*** Working data Section Begins ***

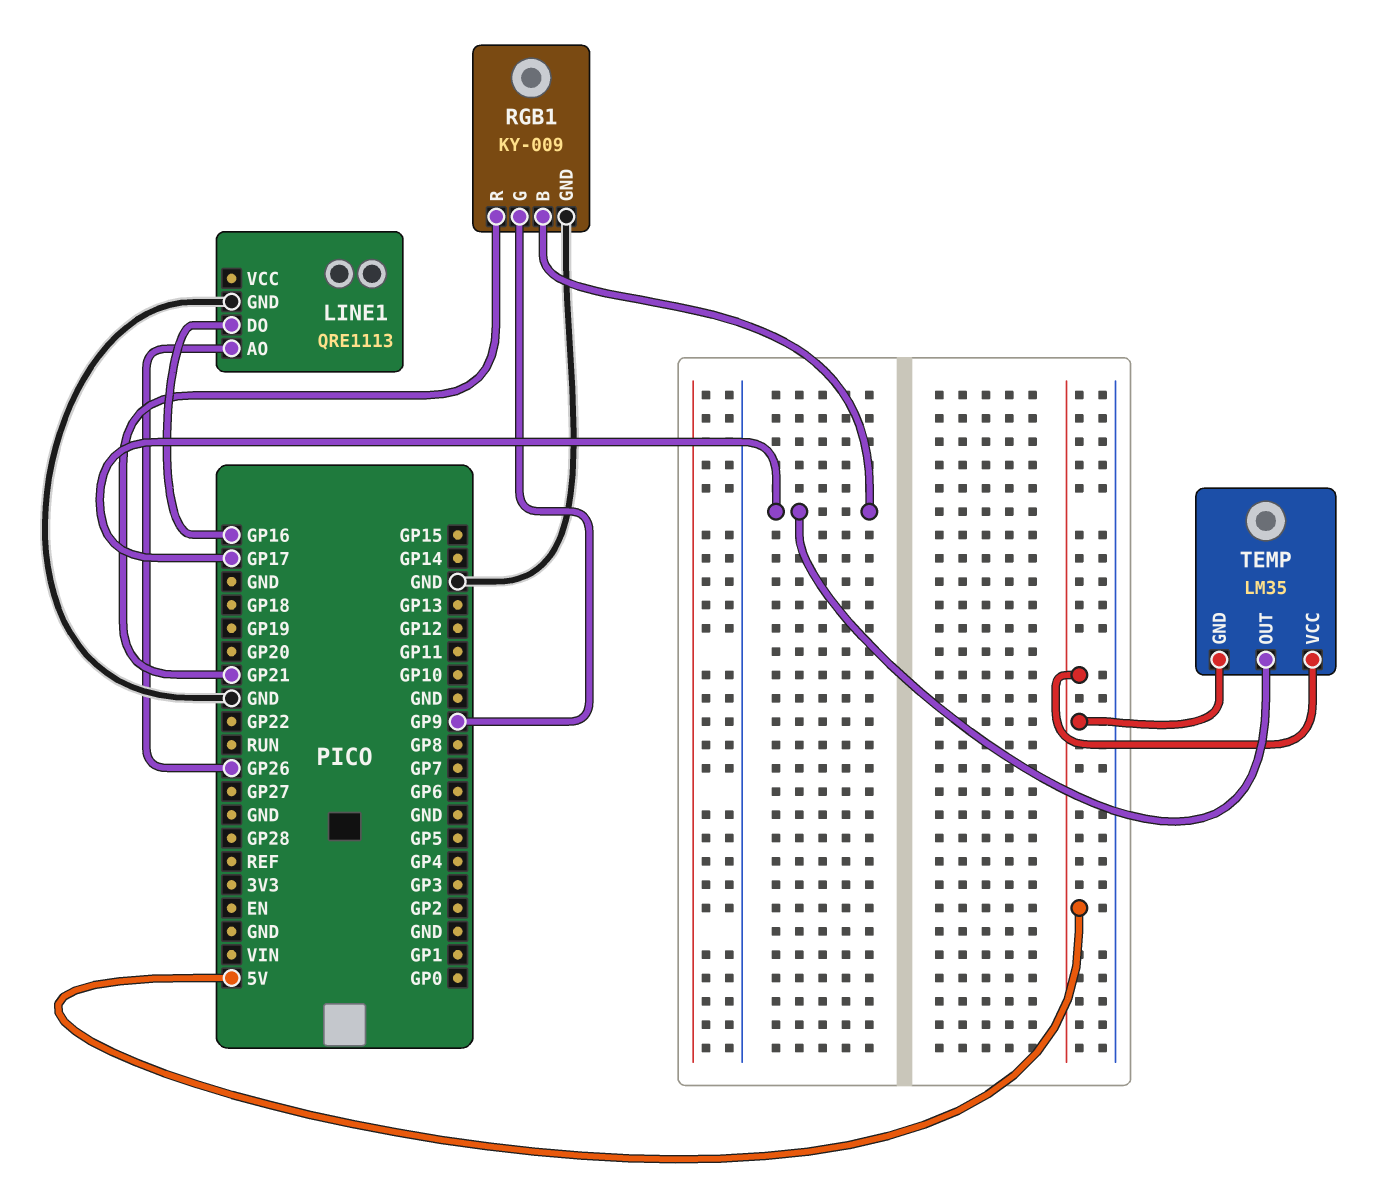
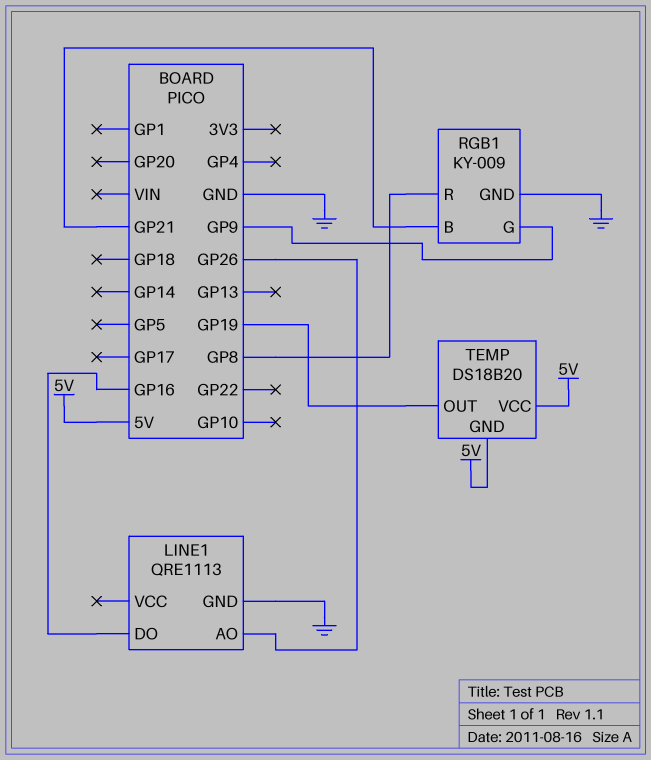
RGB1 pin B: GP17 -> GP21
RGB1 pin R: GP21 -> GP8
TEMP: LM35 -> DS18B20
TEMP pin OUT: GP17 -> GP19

*** Working data Section Ends ***
*** Working data Section Begins ***

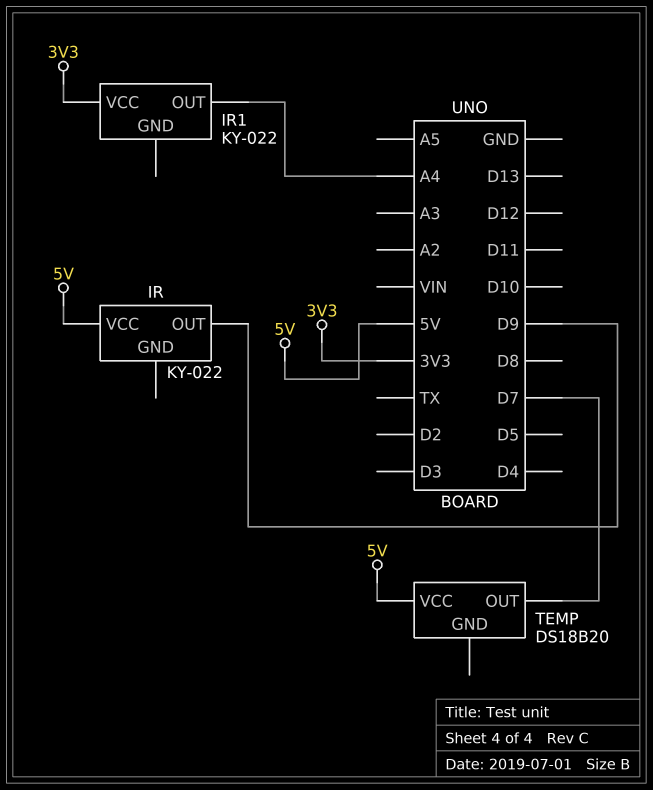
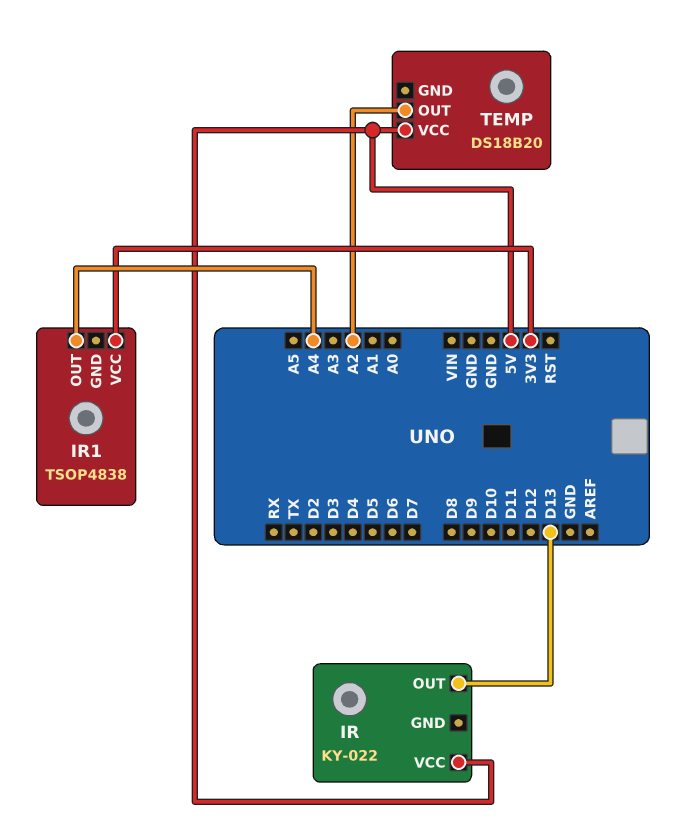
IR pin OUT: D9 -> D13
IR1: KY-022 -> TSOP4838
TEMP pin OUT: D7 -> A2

*** Working data Section Ends ***

### Assignment
Among the records above, a stretch begins at the line containing "RGB1 pin B: GP17 -> GP21" and ends at the line containing "TEMP pin OUT: GP17 -> GP19". Restate that stretch word for word, and nothing else.

### Answer space
RGB1 pin B: GP17 -> GP21
RGB1 pin R: GP21 -> GP8
TEMP: LM35 -> DS18B20
TEMP pin OUT: GP17 -> GP19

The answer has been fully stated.